=== What you are asked to do ===
From the records below, please return each line that holds the word "camera".

=== Excerpted data ===

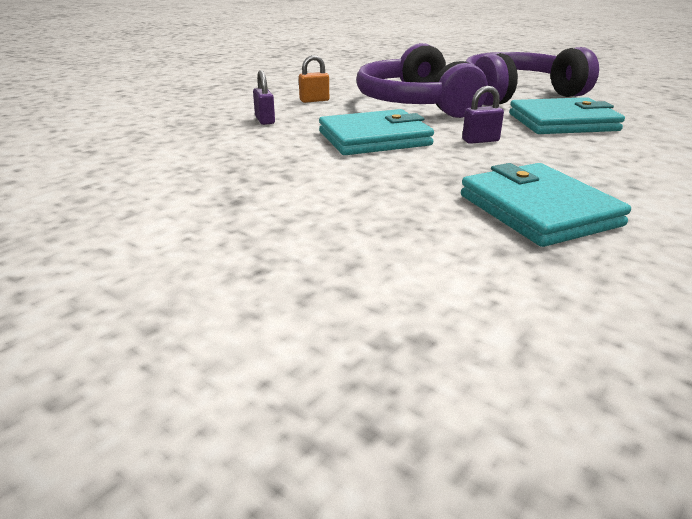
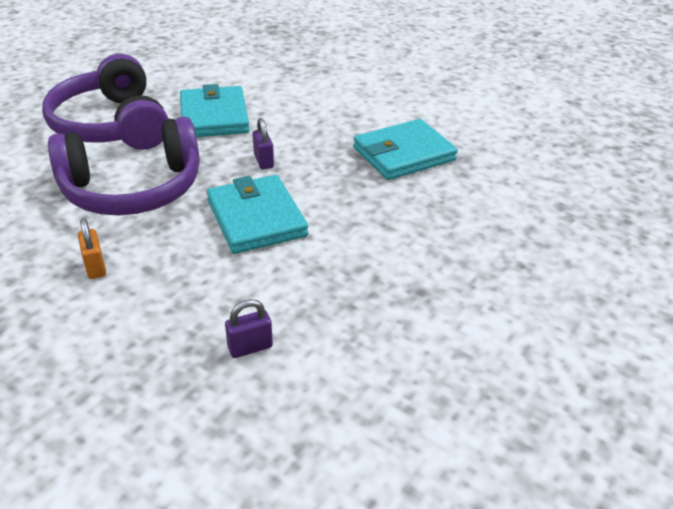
camera: 95 degrees left, 10 degrees up
purple padlock [253,70,275,125] -> purple padlock moved to [225,299,273,358]

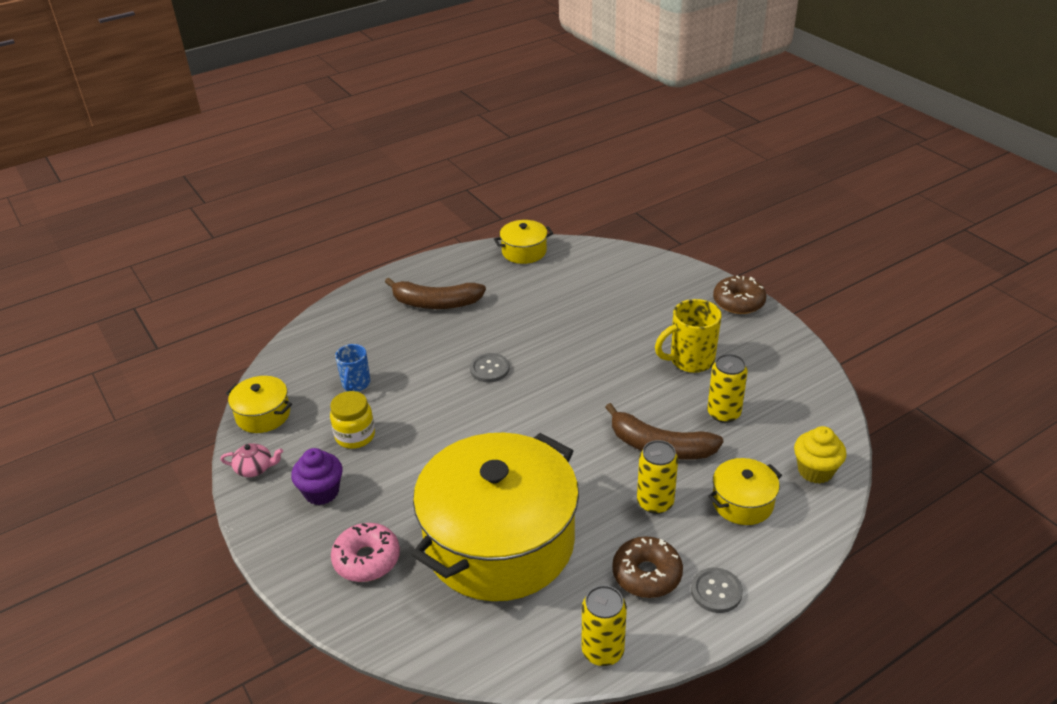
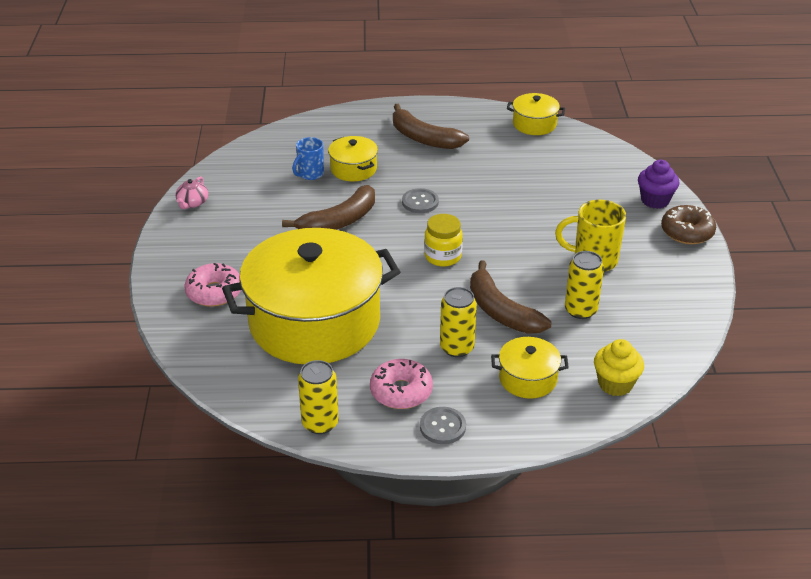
camera: 30 degrees right, 0 degrees up
pink teapot [220,443,283,477] -> pink teapot turned 75 degrees clockwise [175,176,208,209]
yellow pot [226,376,292,433] -> yellow pot moved to [328,136,378,181]
purple cupcake [291,448,342,505] -> purple cupcake moved to [638,160,679,209]
yellow jar [330,391,375,449] -> yellow jar moved to [424,214,463,267]
brown donut [612,536,683,598] -> pink donut [370,359,433,409]
none -> brown banana [282,185,375,230]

=== Problem solution ===
camera: 95 degrees left, 10 degrees up
camera: 30 degrees right, 0 degrees up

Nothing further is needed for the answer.